Revision comparison data:
######
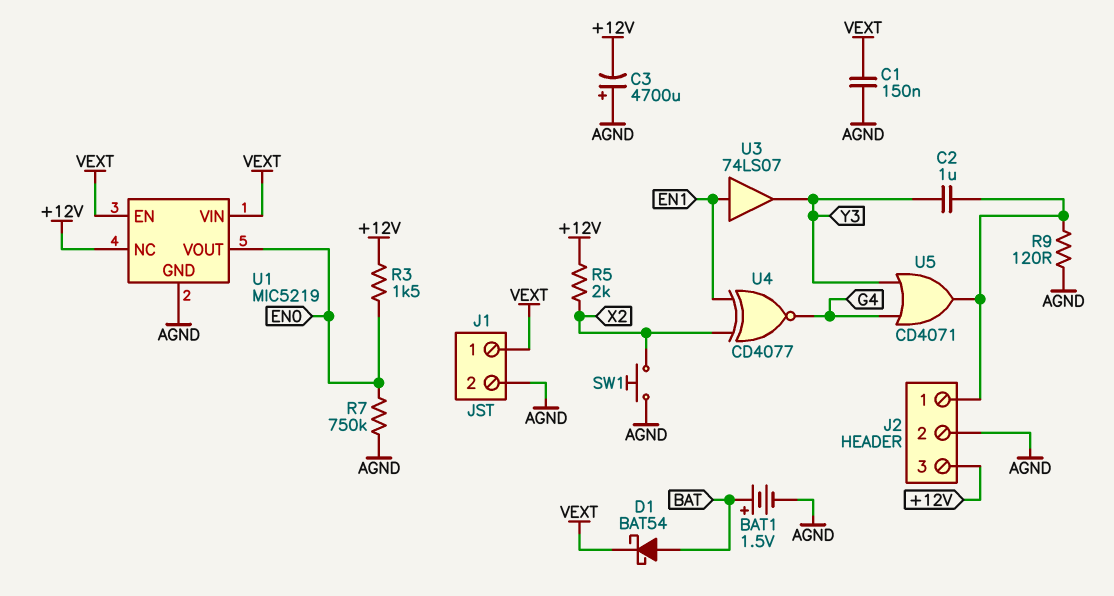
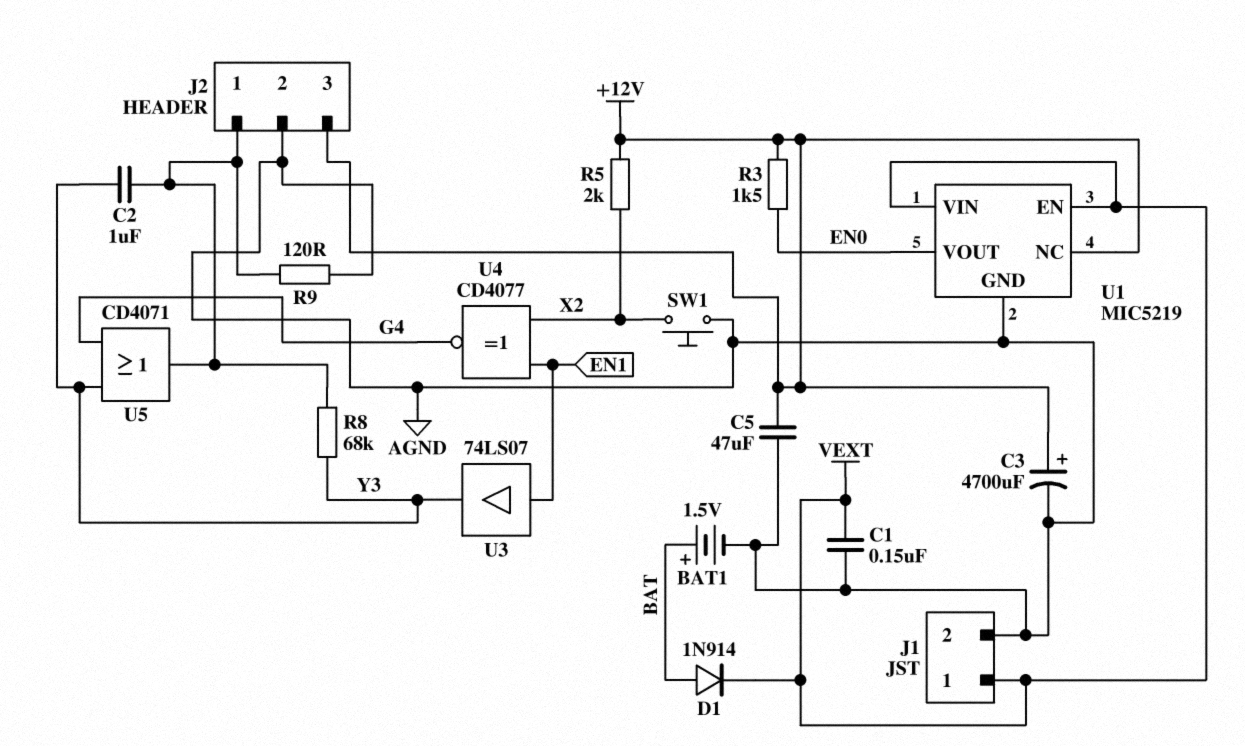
C3: 4700uF (plus AGND, minus +12V) -> 4700uF (plus +12V, minus AGND)
C5: none -> 47uF (+12V, AGND)
D1: schottky BAT54 (A BAT, K VEXT) -> diode 1N914 (A BAT, K VEXT)
R7: 750k (AGND, EN0) -> none
R8: none -> 68k (J2/1, Y3)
######
> [WORK TASK] Please report every line of the records above that contains the word "none".

> [REPLY TO THE EXERCISE]
C5: none -> 47uF (+12V, AGND)
R7: 750k (AGND, EN0) -> none
R8: none -> 68k (J2/1, Y3)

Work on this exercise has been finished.